▶ **TASK DETAILS**
Copy the data below exactly, omitting any picture it contains.

▶ **DATASET CONTENT**
========================================

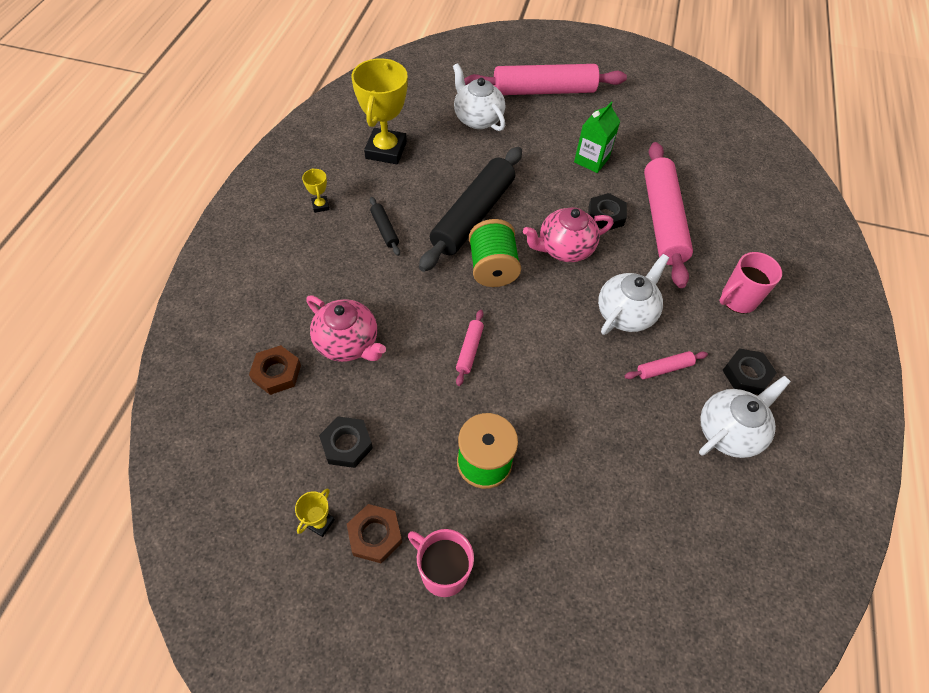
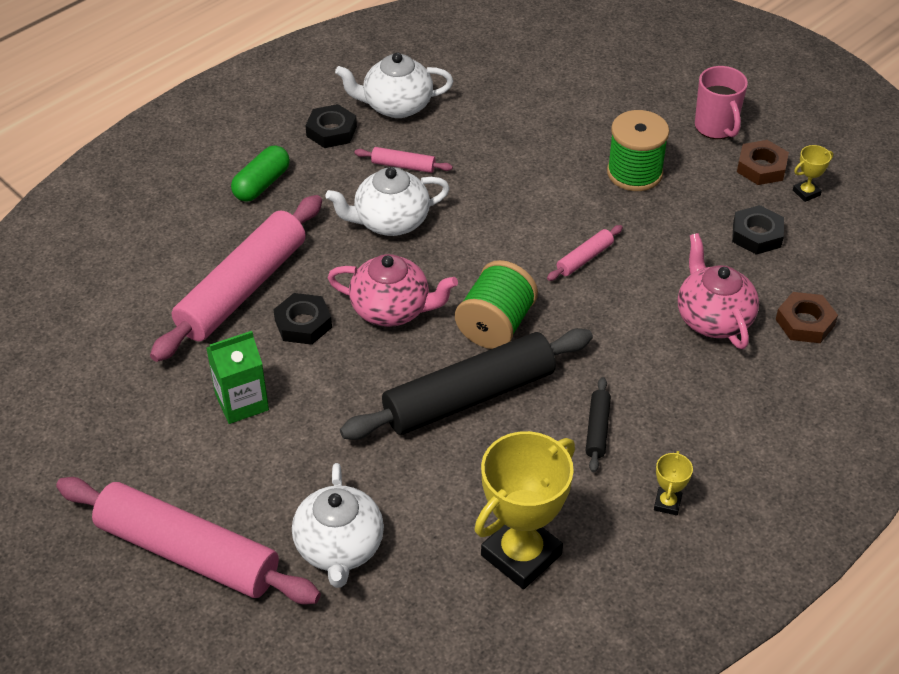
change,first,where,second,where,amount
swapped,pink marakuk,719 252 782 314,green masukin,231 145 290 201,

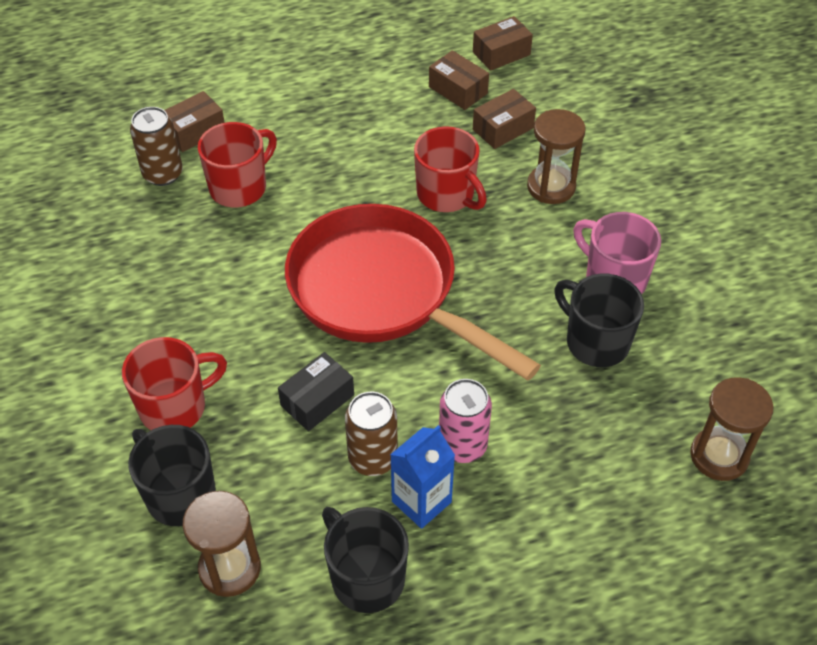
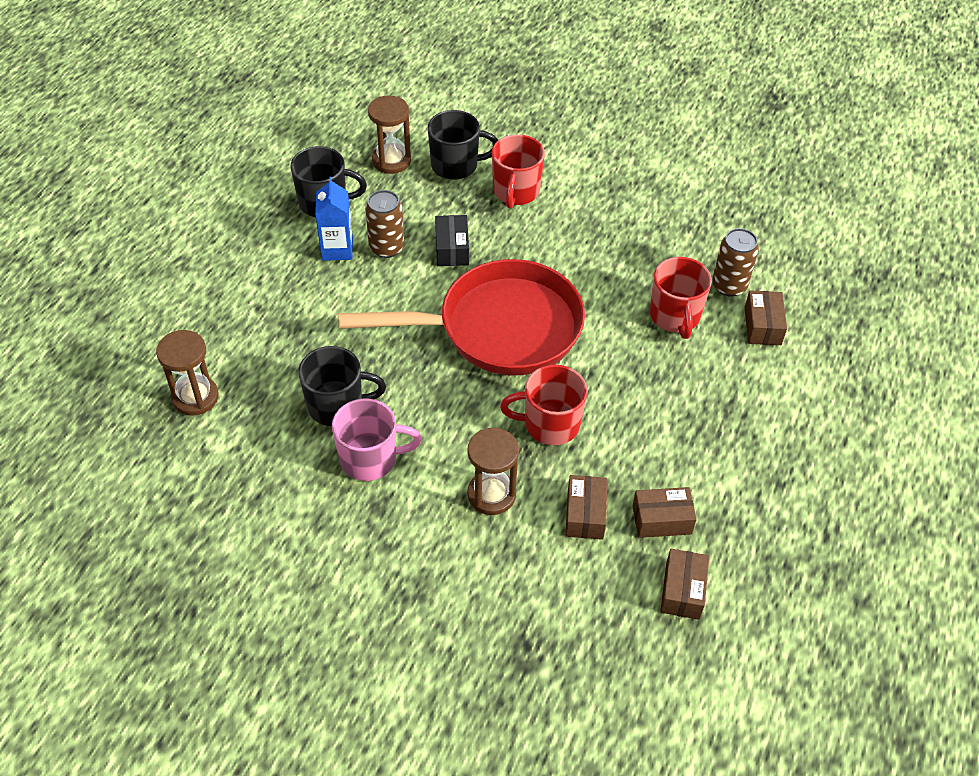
change,first,where,second,where,amount
gone,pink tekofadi,439 379 492 463,,,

========================================

▶ **EXERCISE RESULT**
change,first,where,second,where,amount
swapped,pink marakuk,719 252 782 314,green masukin,231 145 290 201,

change,first,where,second,where,amount
gone,pink tekofadi,439 379 492 463,,,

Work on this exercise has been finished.